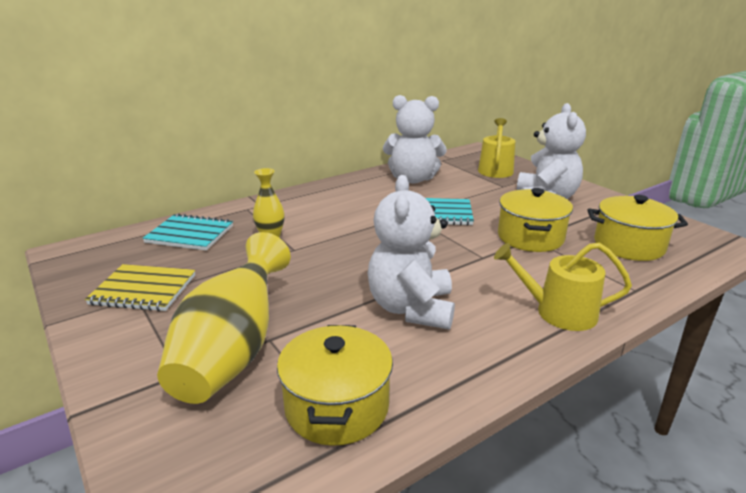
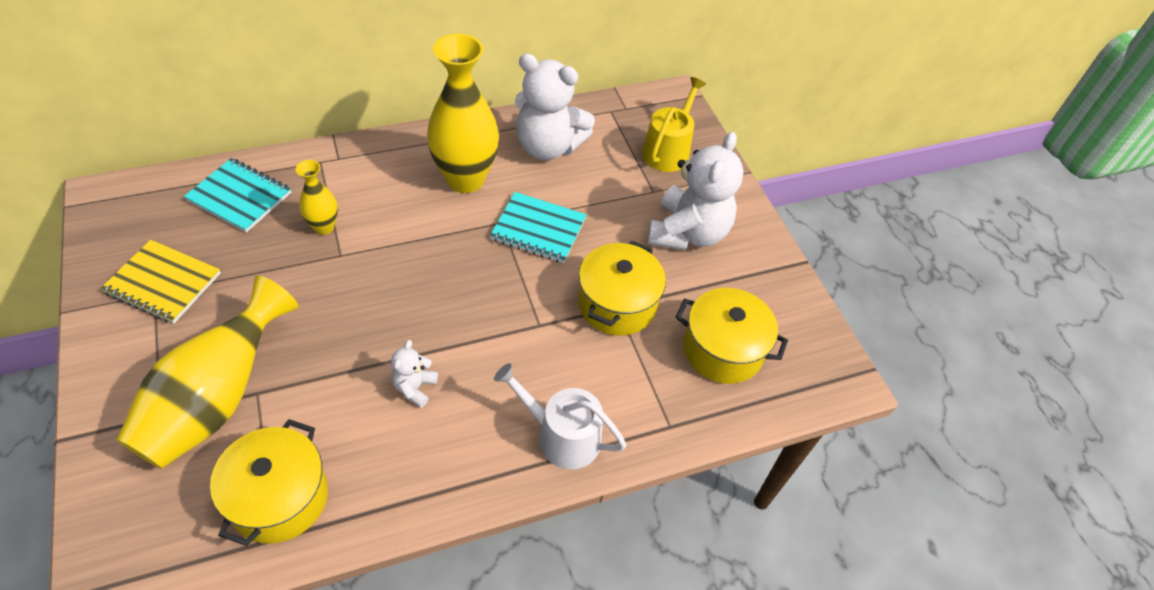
camera: 10 degrees right, 25 degrees up
(365, 200) = (465, 179): none -> yellow vase
(411, 308) = (414, 387): white teddy bear -> white teddy bear, size x0.45
(558, 312) = (561, 436): yellow watering can -> white watering can

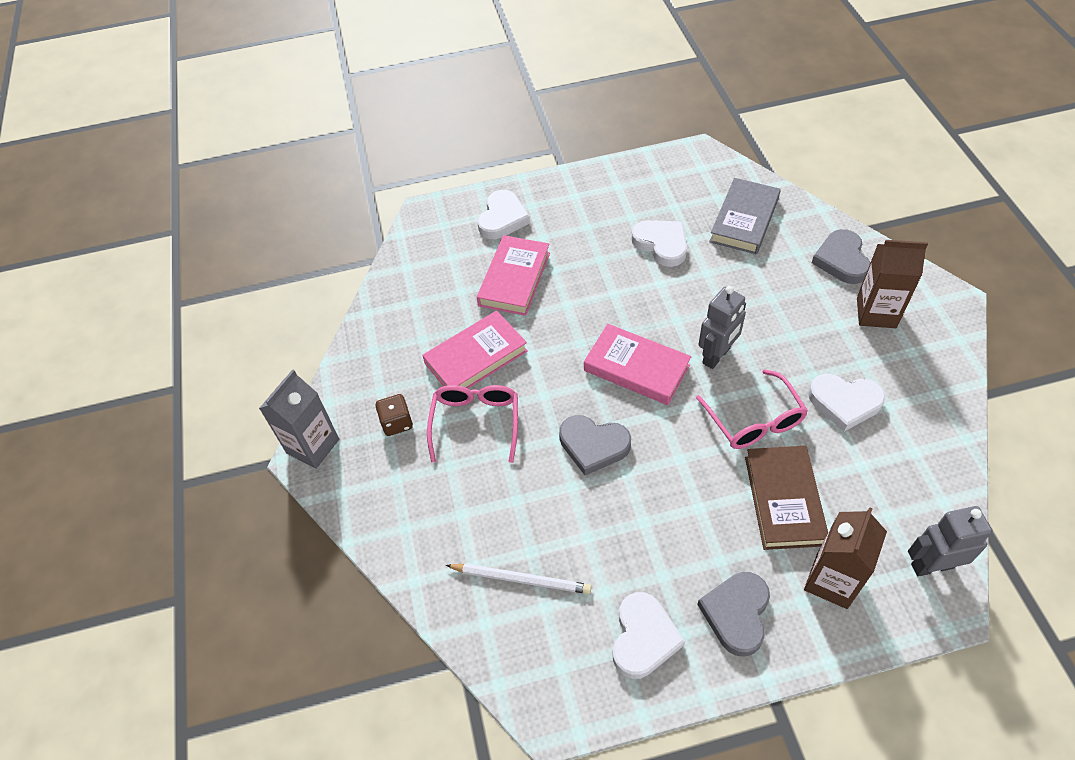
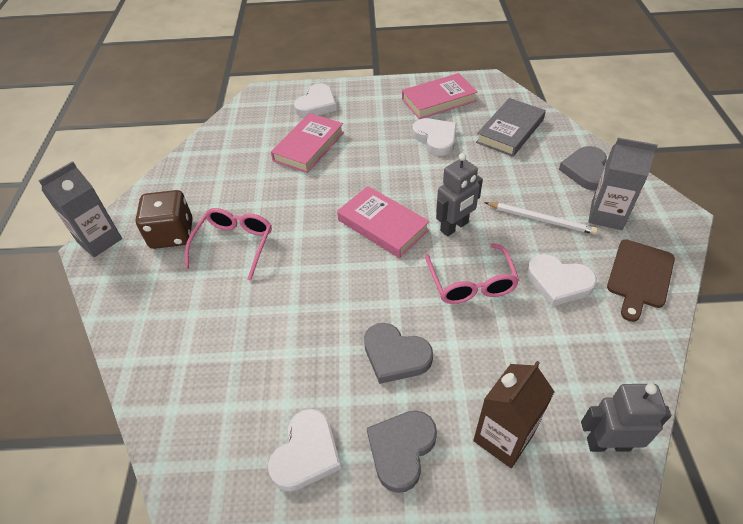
camera: 10 degrees right, 5 degrees down
(397, 423) = (172, 234): brown dice -> brown dice, size x1.71
(476, 357) = (255, 197): pink book -> pink book (438, 100)
(520, 579) = (218, 377): white pencil -> white pencil (540, 219)
(593, 445) = (324, 279): grey heart -> grey heart (395, 355)
(784, 500) = (478, 355): brown book -> none
(876, 313) = (606, 215): brown carton -> grey carton
(925, 380) = (640, 276): none -> brown cutting board

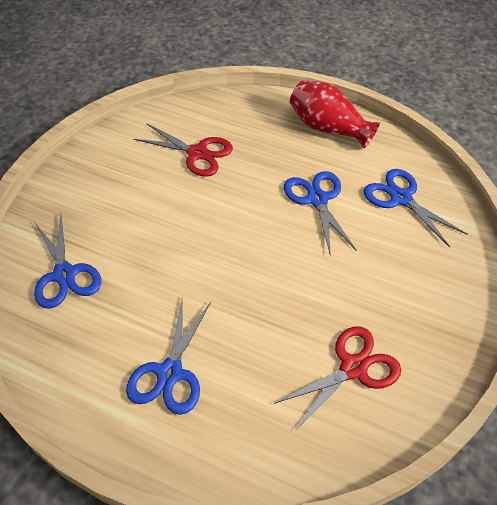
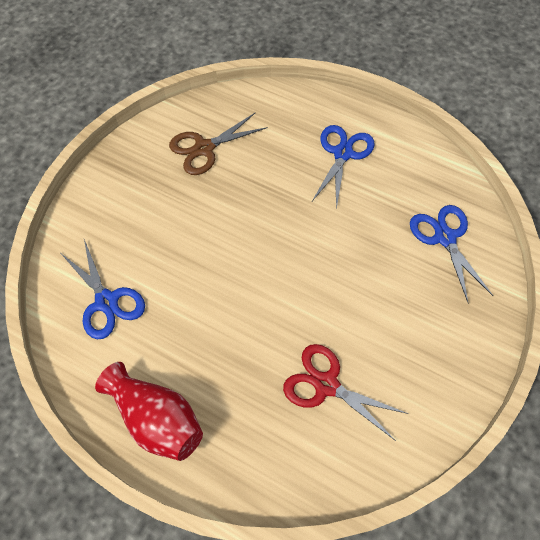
camera: 175 degrees left, 10 degrees up
(317, 199) = (196, 306): blue scissors -> none
(353, 368) = (204, 148): red scissors -> brown scissors

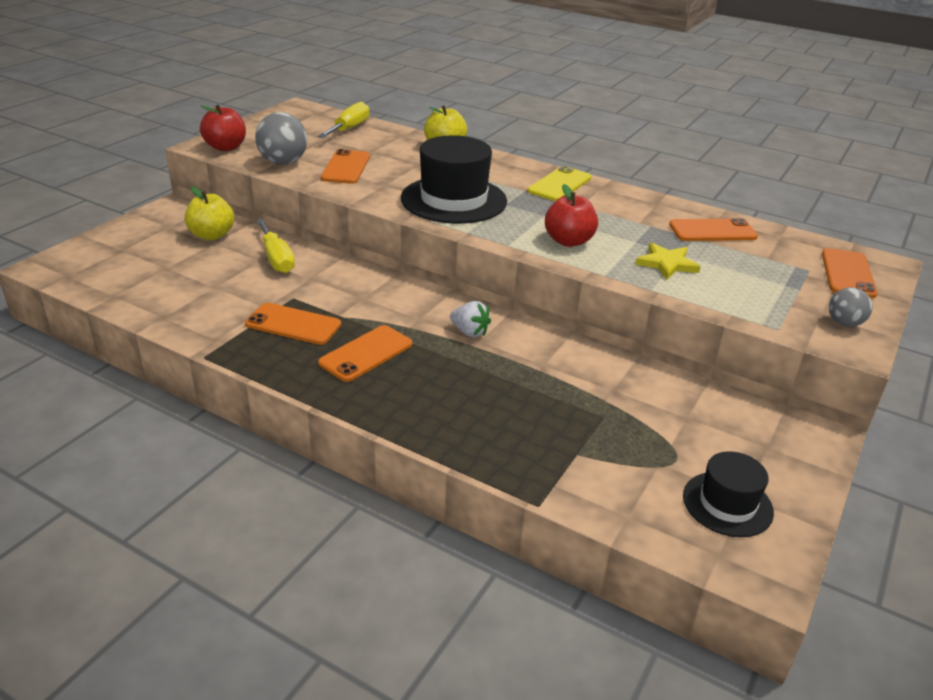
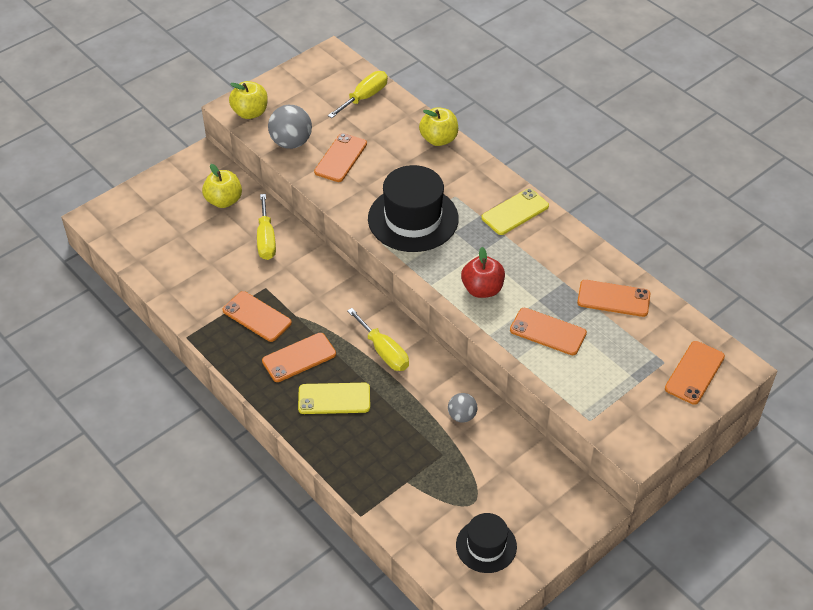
camera: 20 degrees right, 15 degrees up
(225, 147) = (250, 113): red apple -> yellow apple
(432, 385) = (334, 398): none -> yellow phone
(469, 332) = (384, 351): white strawberry -> yellow screwdriver
(667, 264) = (548, 331): yellow star -> orange phone
(844, 323) = (647, 426): grey ball -> grey ball (462, 416)

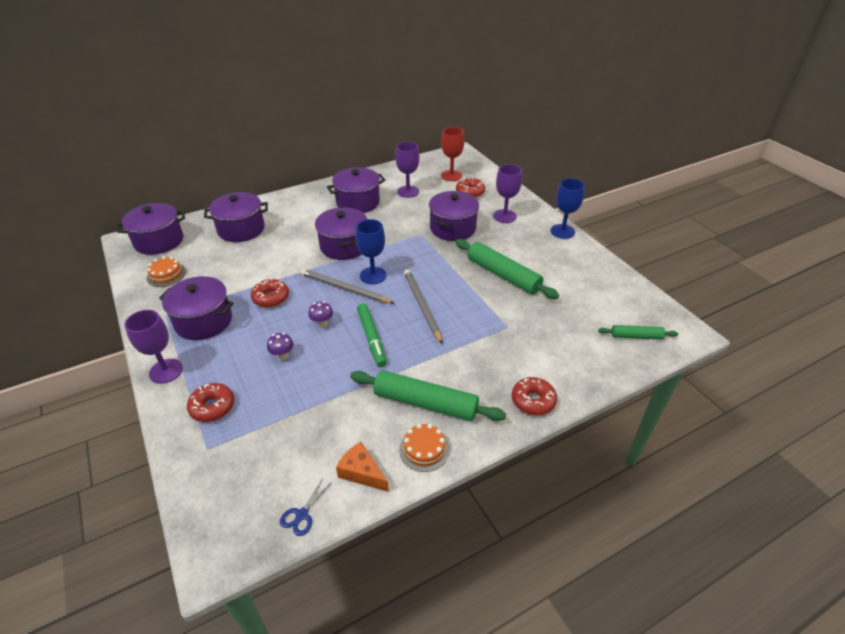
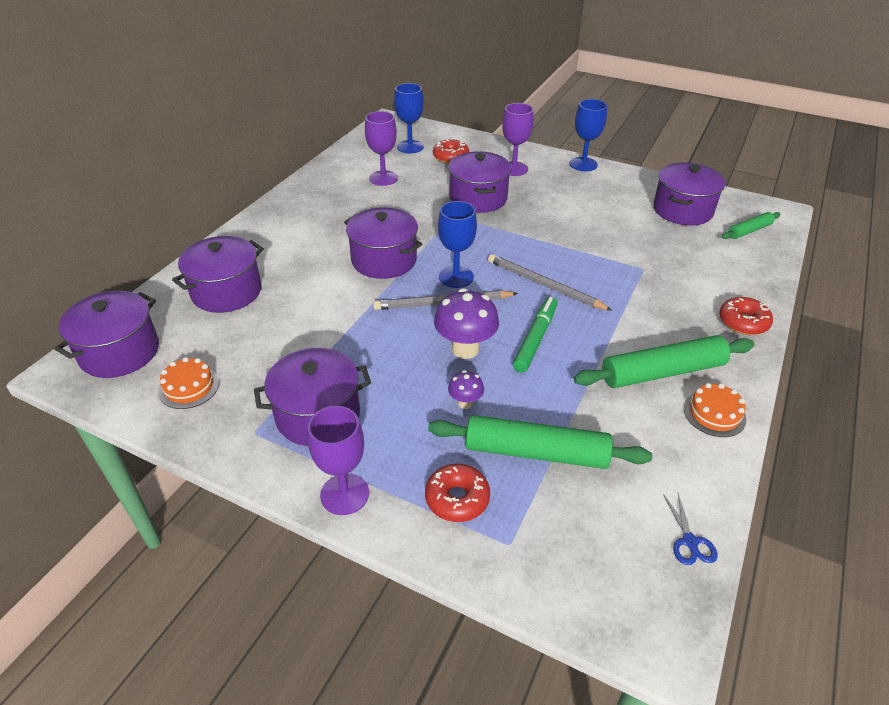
camera: 35 degrees left, 0 degrees up
(271, 298) = (369, 350): red donut -> none
(322, 323) = (465, 349): purple mushroom -> purple mushroom, size x1.92
(358, 202) = (340, 209): purple pot -> purple pot (682, 210)
(361, 472) = (690, 468): orange cheese -> none
(371, 338) = (535, 339): green marker -> green marker turned 105 degrees counterclockwise
(451, 175) = (410, 147): red goblet -> blue goblet
(503, 275) = (581, 224): green rolling pin -> green rolling pin (536, 452)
-.-.-
TRY IT -
Set down the entries above exactly; no pictures belong in the copy.

SOLUTION FOR THIS EXERCISE -
camera: 10 degrees right, 25 degrees up
(365, 200) = (465, 179): none -> yellow vase
(411, 308) = (414, 387): white teddy bear -> white teddy bear, size x0.45
(558, 312) = (561, 436): yellow watering can -> white watering can

camera: 10 degrees right, 5 degrees down
(397, 423) = (172, 234): brown dice -> brown dice, size x1.71
(476, 357) = (255, 197): pink book -> pink book (438, 100)
(520, 579) = (218, 377): white pencil -> white pencil (540, 219)
(593, 445) = (324, 279): grey heart -> grey heart (395, 355)
(784, 500) = (478, 355): brown book -> none
(876, 313) = (606, 215): brown carton -> grey carton
(925, 380) = (640, 276): none -> brown cutting board

camera: 175 degrees left, 10 degrees up
(317, 199) = (196, 306): blue scissors -> none
(353, 368) = (204, 148): red scissors -> brown scissors

camera: 20 degrees right, 15 degrees up
(225, 147) = (250, 113): red apple -> yellow apple
(432, 385) = (334, 398): none -> yellow phone
(469, 332) = (384, 351): white strawberry -> yellow screwdriver
(667, 264) = (548, 331): yellow star -> orange phone
(844, 323) = (647, 426): grey ball -> grey ball (462, 416)

camera: 35 degrees left, 0 degrees up
(271, 298) = (369, 350): red donut -> none
(322, 323) = (465, 349): purple mushroom -> purple mushroom, size x1.92
(358, 202) = (340, 209): purple pot -> purple pot (682, 210)
(361, 472) = (690, 468): orange cheese -> none
(371, 338) = (535, 339): green marker -> green marker turned 105 degrees counterclockwise
(451, 175) = (410, 147): red goblet -> blue goblet
(503, 275) = (581, 224): green rolling pin -> green rolling pin (536, 452)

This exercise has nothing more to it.